- Study material -

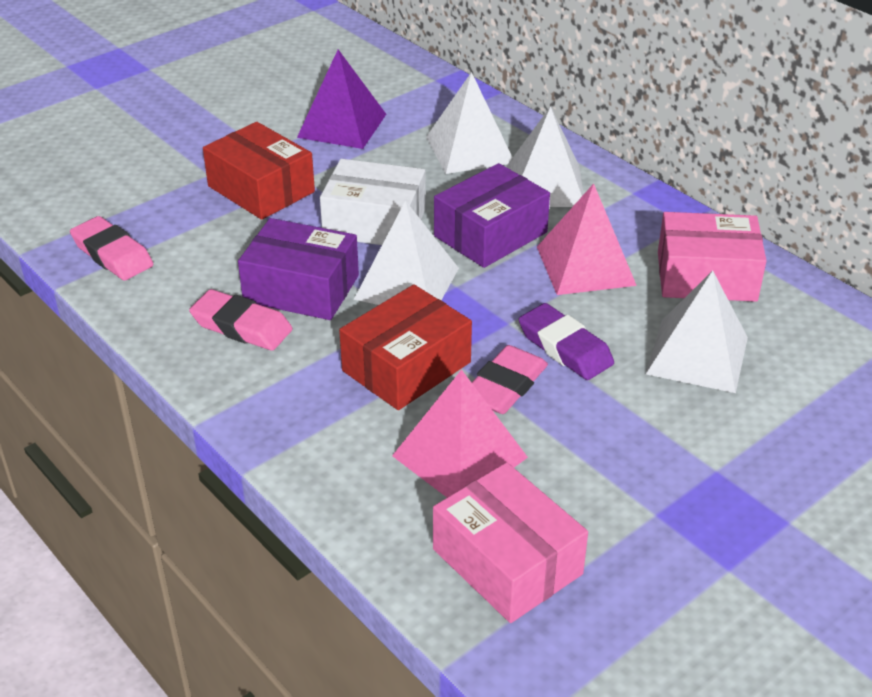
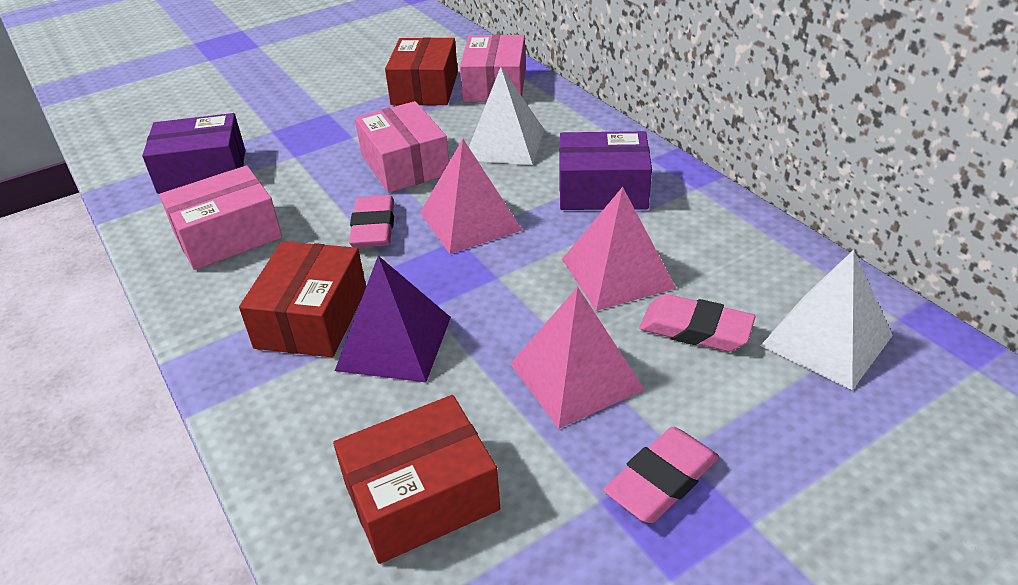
pink box: 2 -> 3
pink pyramid: 2 -> 3
purple eraser: 1 -> 0
red box: 2 -> 3
white box: 1 -> 0
white pyramid: 4 -> 2

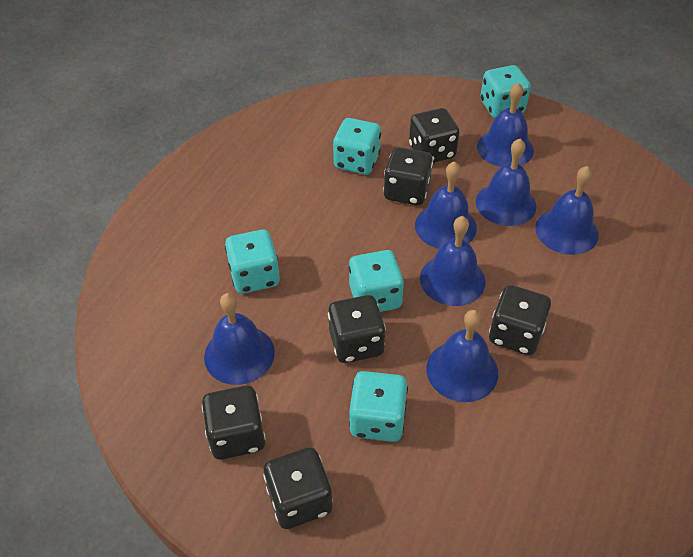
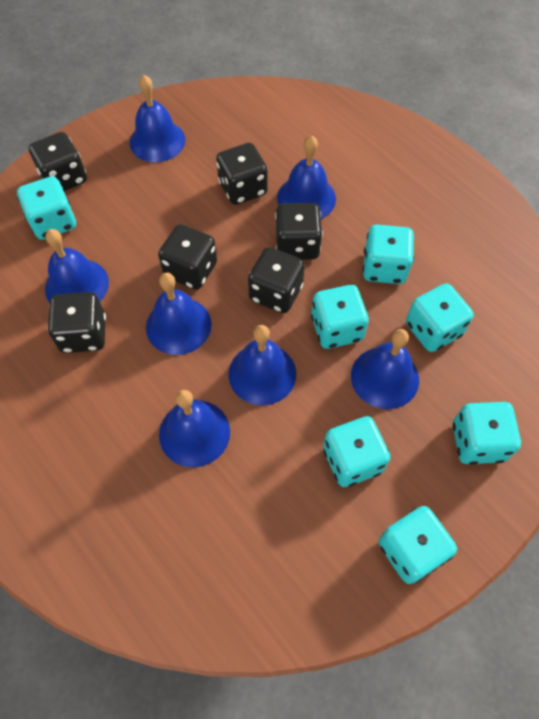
turquoise dice: 5 -> 7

- Action item -
The reply should repeat the listing above exactly and contain no pictures.

- Result below -
pink box: 2 -> 3
pink pyramid: 2 -> 3
purple eraser: 1 -> 0
red box: 2 -> 3
white box: 1 -> 0
white pyramid: 4 -> 2

turquoise dice: 5 -> 7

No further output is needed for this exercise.